"""
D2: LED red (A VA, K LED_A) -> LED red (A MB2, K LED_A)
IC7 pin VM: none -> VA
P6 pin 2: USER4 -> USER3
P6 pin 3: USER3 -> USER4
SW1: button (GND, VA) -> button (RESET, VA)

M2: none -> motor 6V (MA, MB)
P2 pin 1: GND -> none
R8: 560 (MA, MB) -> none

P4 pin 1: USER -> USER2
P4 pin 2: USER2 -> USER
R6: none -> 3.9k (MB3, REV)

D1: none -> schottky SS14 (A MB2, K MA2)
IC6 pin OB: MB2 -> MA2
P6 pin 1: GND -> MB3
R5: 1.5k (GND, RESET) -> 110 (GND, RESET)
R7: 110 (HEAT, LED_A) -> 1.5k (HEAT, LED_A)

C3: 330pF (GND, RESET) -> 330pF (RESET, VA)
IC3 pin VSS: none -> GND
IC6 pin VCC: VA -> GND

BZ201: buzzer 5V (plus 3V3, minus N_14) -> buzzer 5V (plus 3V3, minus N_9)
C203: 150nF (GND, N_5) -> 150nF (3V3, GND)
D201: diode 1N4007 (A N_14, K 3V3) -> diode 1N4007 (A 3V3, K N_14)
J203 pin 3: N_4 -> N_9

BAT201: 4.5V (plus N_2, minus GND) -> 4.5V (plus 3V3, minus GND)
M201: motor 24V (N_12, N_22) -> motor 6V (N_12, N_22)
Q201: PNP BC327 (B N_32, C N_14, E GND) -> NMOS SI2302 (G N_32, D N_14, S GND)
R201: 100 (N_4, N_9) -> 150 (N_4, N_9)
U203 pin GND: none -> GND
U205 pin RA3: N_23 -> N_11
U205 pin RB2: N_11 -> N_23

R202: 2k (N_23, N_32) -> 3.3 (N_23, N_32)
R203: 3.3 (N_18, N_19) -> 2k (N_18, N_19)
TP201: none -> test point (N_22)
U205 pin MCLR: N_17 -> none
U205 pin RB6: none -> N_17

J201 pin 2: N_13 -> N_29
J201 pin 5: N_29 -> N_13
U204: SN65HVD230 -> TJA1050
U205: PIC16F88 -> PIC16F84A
"""
Every line of the material that holds the word "minus" must be found and copied.

BZ201: buzzer 5V (plus 3V3, minus N_14) -> buzzer 5V (plus 3V3, minus N_9)
BAT201: 4.5V (plus N_2, minus GND) -> 4.5V (plus 3V3, minus GND)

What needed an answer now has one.